> WHAT YOU HAVE TO DO
Using the data below, return all lines in which "blue" appears.

> INFORMATION GIVEN

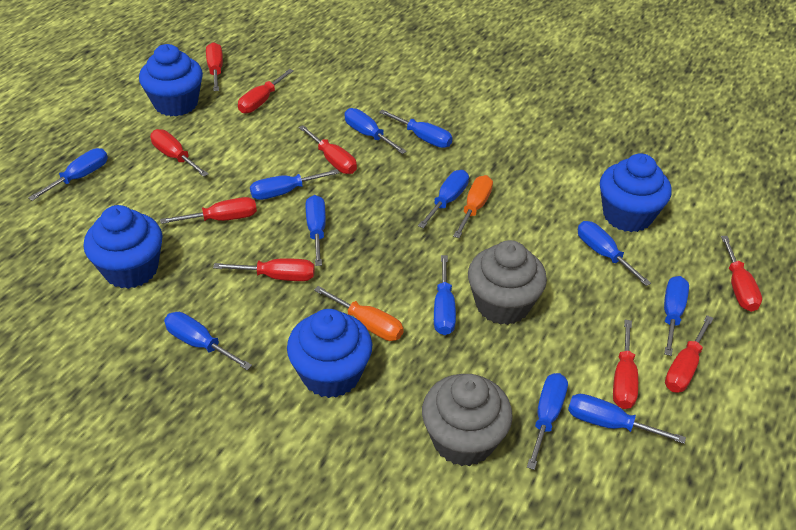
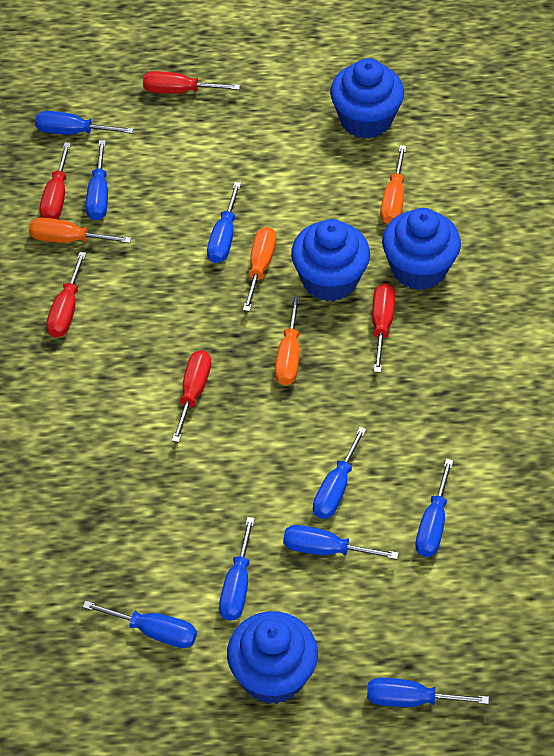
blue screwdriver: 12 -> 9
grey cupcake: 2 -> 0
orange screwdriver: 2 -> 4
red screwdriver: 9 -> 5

==

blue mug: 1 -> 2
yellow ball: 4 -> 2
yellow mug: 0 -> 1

==

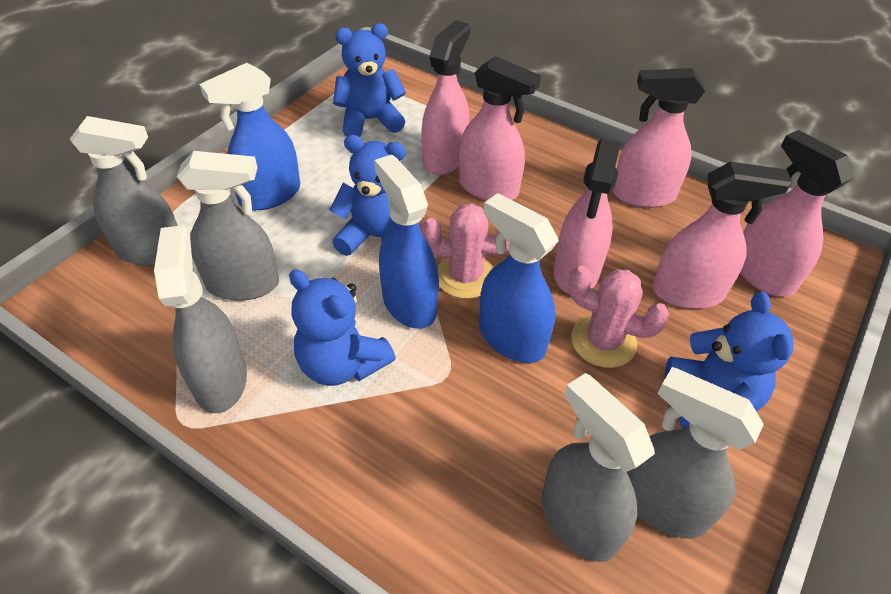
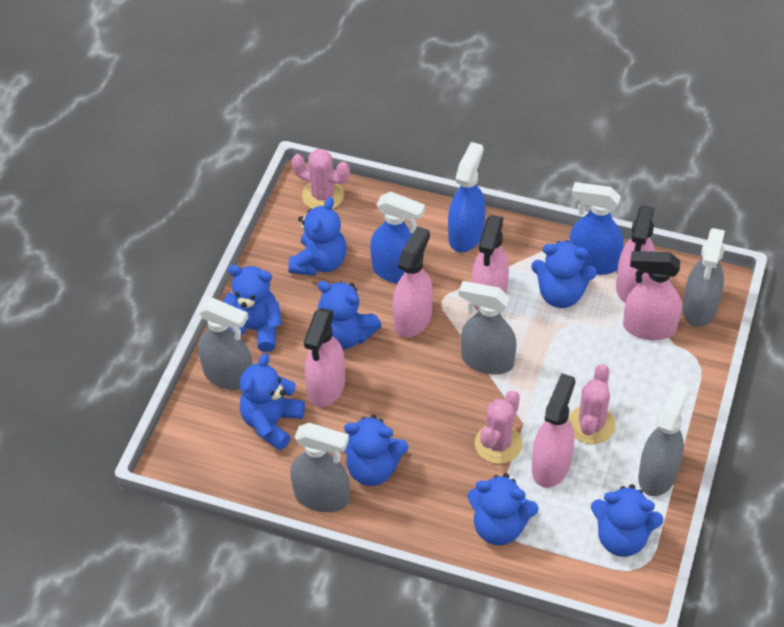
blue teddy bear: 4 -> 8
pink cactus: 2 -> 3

> RESULT OF THE TASK
blue screwdriver: 12 -> 9
blue mug: 1 -> 2
blue teddy bear: 4 -> 8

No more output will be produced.